▸ **Provided information**
+--
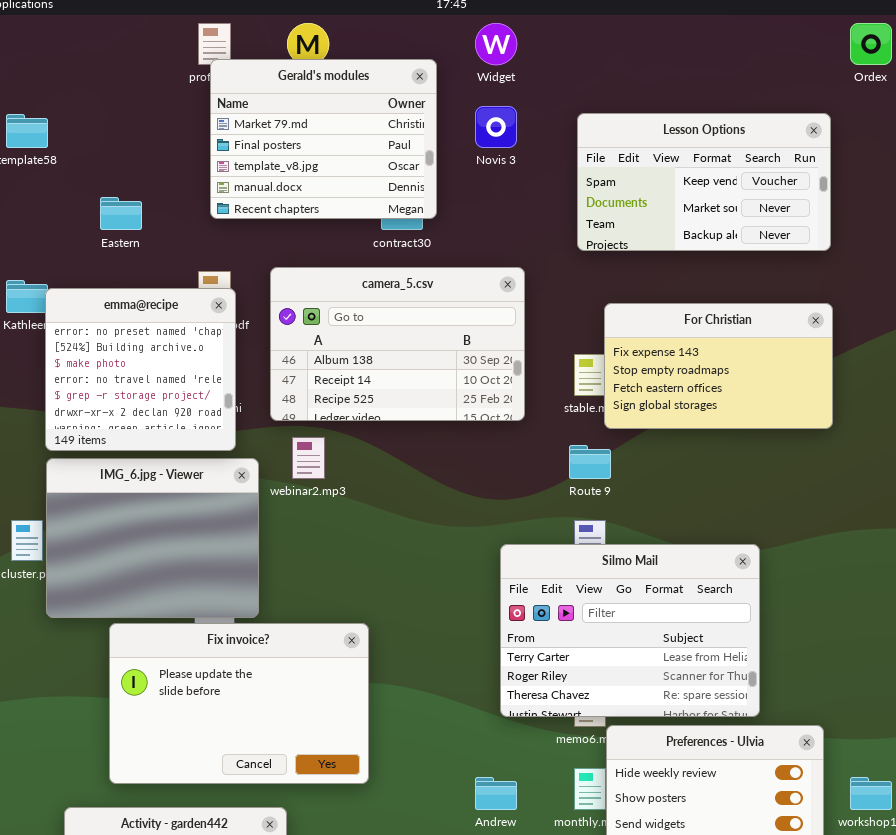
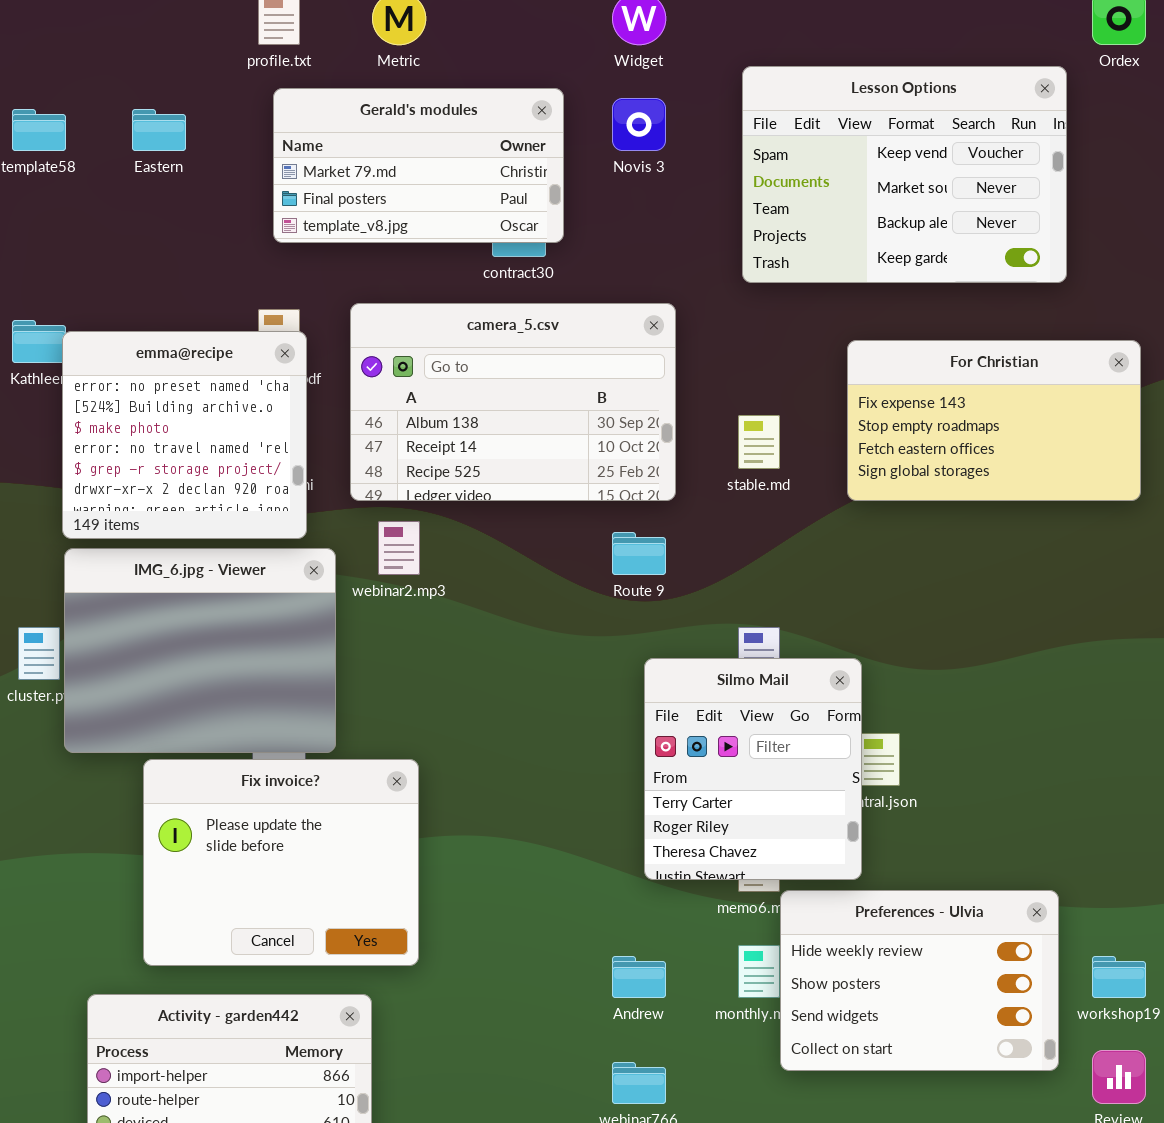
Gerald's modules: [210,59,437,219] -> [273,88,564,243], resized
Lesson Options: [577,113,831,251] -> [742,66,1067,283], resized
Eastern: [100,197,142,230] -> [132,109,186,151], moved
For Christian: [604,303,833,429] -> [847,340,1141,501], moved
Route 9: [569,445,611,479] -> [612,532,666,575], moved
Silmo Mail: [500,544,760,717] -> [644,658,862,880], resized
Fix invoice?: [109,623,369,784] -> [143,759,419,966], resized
+--
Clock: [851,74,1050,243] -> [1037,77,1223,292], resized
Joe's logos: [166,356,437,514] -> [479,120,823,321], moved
+--
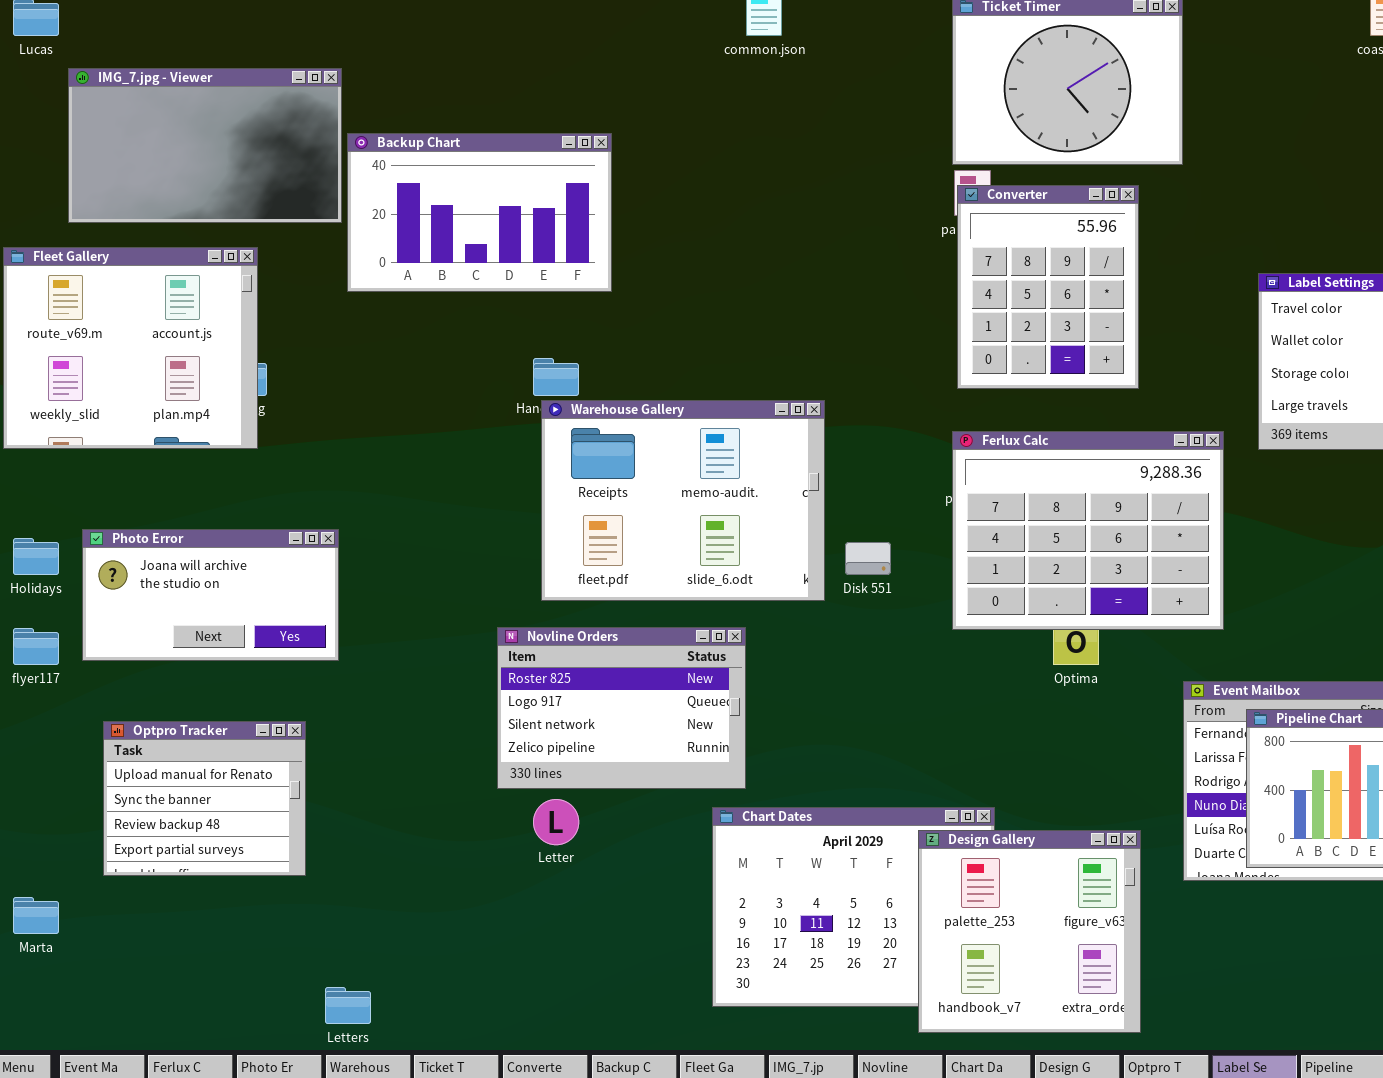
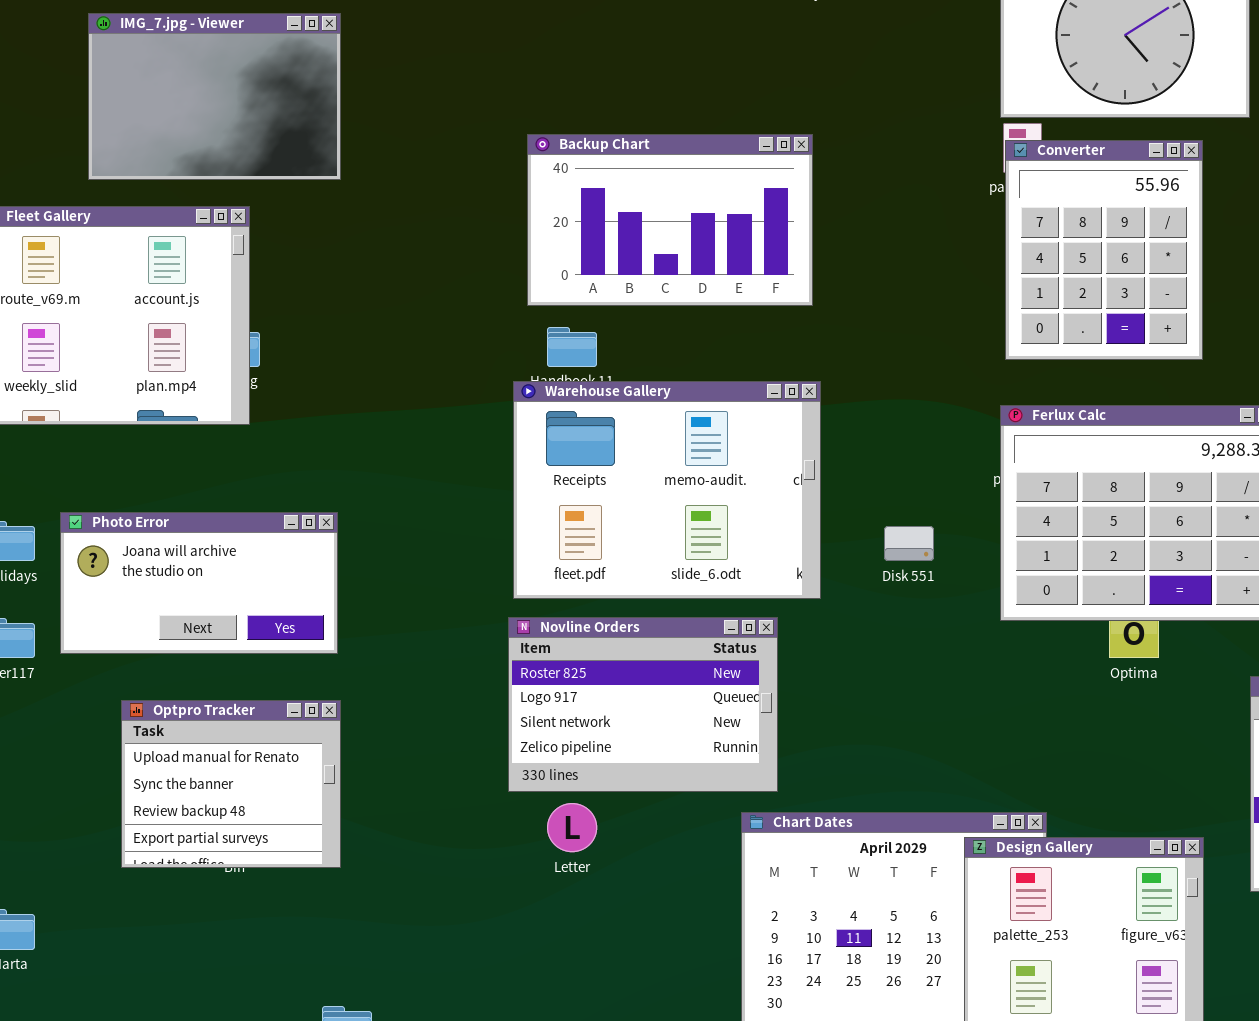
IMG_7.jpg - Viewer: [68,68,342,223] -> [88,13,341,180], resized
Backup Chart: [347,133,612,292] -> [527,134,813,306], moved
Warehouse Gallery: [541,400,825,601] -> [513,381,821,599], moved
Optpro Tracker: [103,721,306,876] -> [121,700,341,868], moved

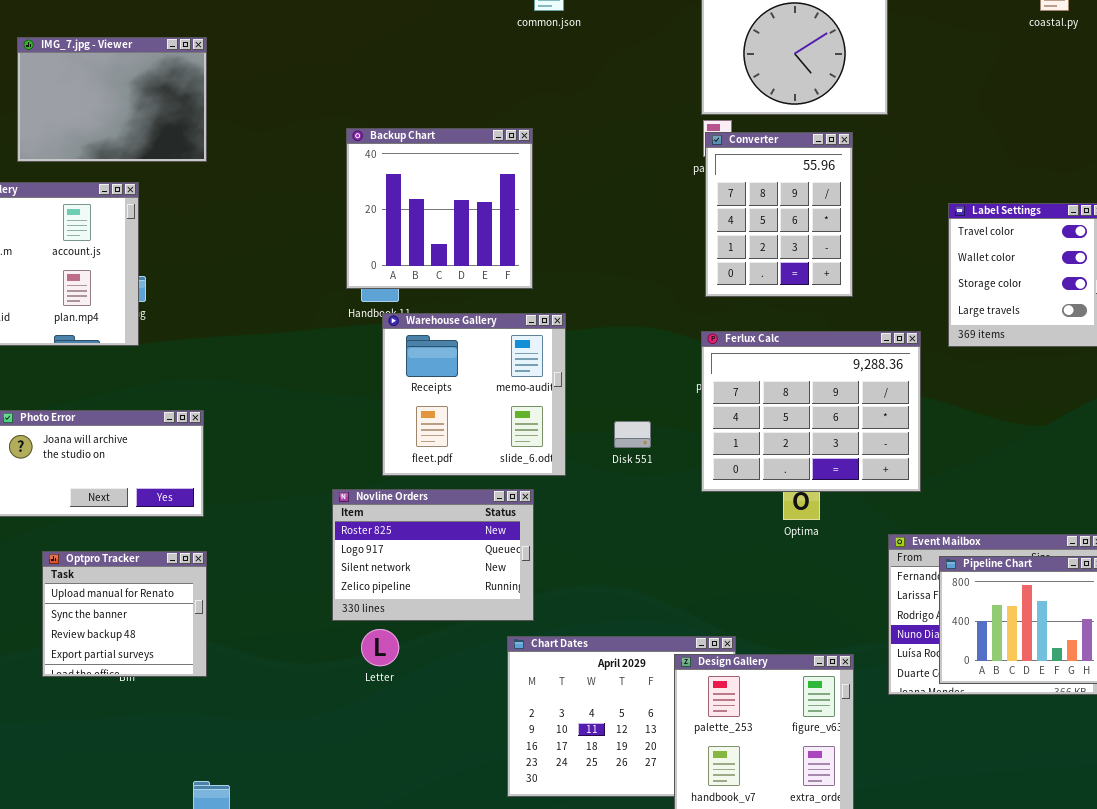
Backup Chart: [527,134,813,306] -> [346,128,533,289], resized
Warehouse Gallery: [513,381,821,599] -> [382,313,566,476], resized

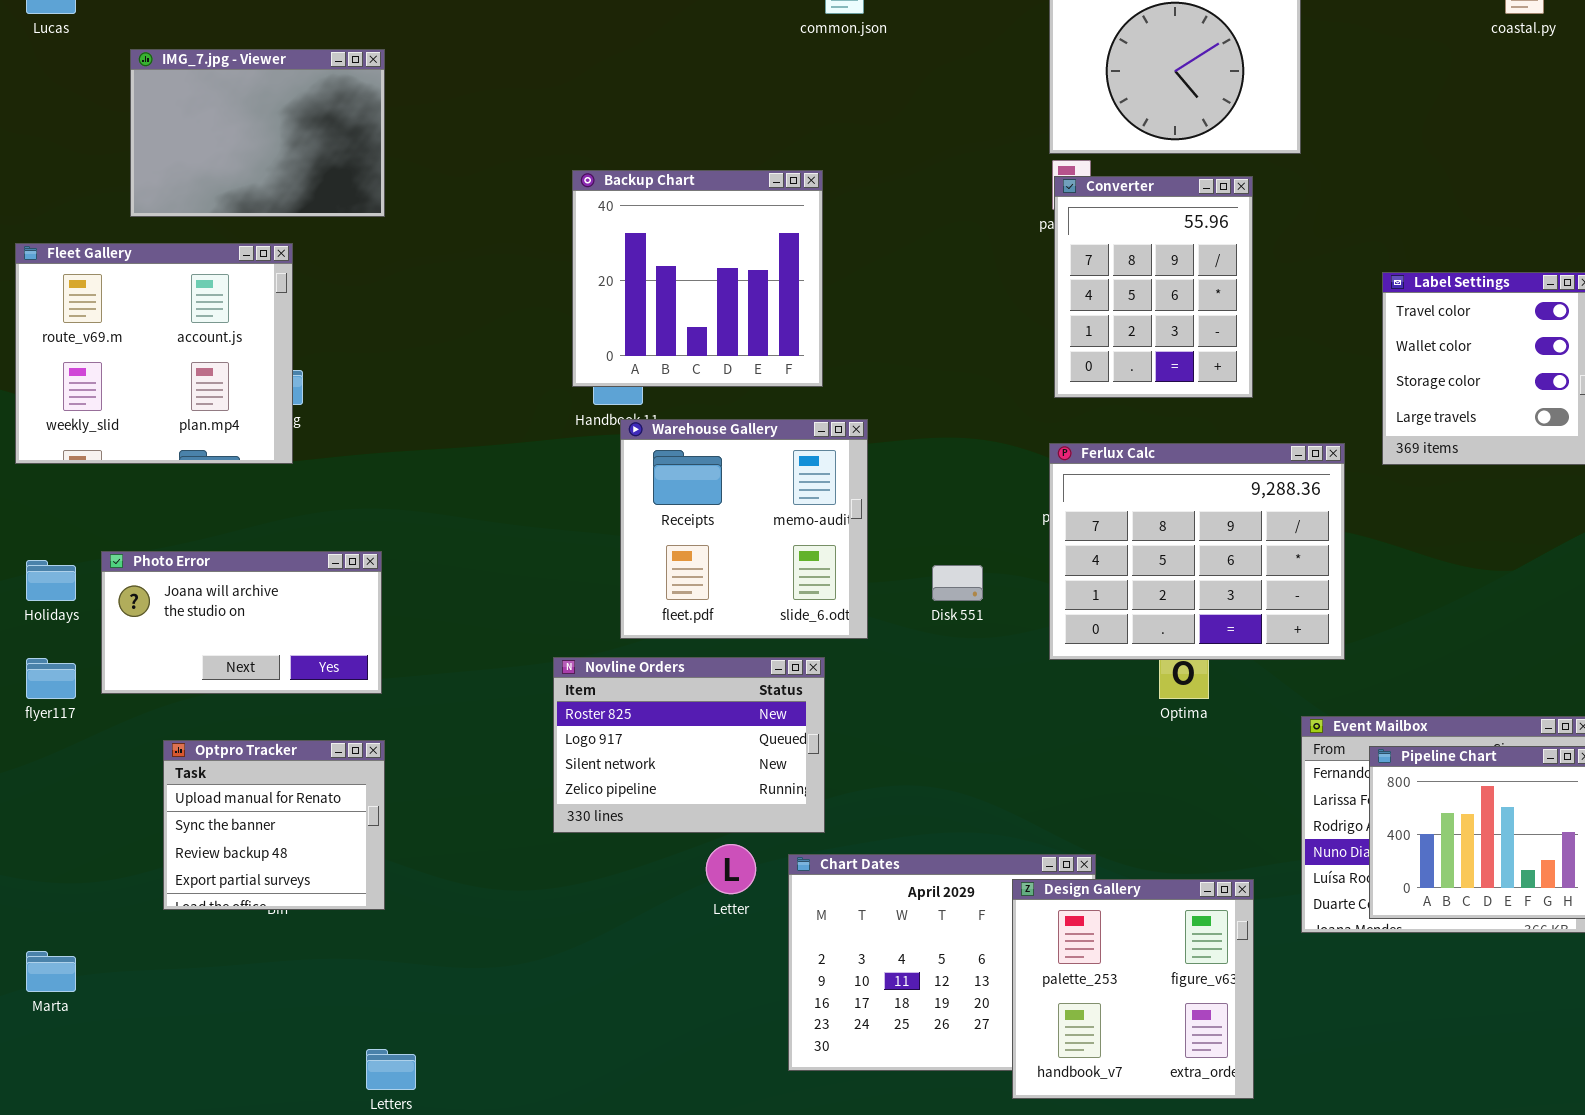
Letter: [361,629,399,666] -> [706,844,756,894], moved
+--
Copy word for word only the lines above from the one with "Warehouse Gallery: [541,400,825,601]" through the one with "Letter: [361,629,399,666] ->". Leave pictures out.

▸ **Exercise solution**
Warehouse Gallery: [541,400,825,601] -> [513,381,821,599], moved
Optpro Tracker: [103,721,306,876] -> [121,700,341,868], moved

Backup Chart: [527,134,813,306] -> [346,128,533,289], resized
Warehouse Gallery: [513,381,821,599] -> [382,313,566,476], resized

Letter: [361,629,399,666] -> [706,844,756,894], moved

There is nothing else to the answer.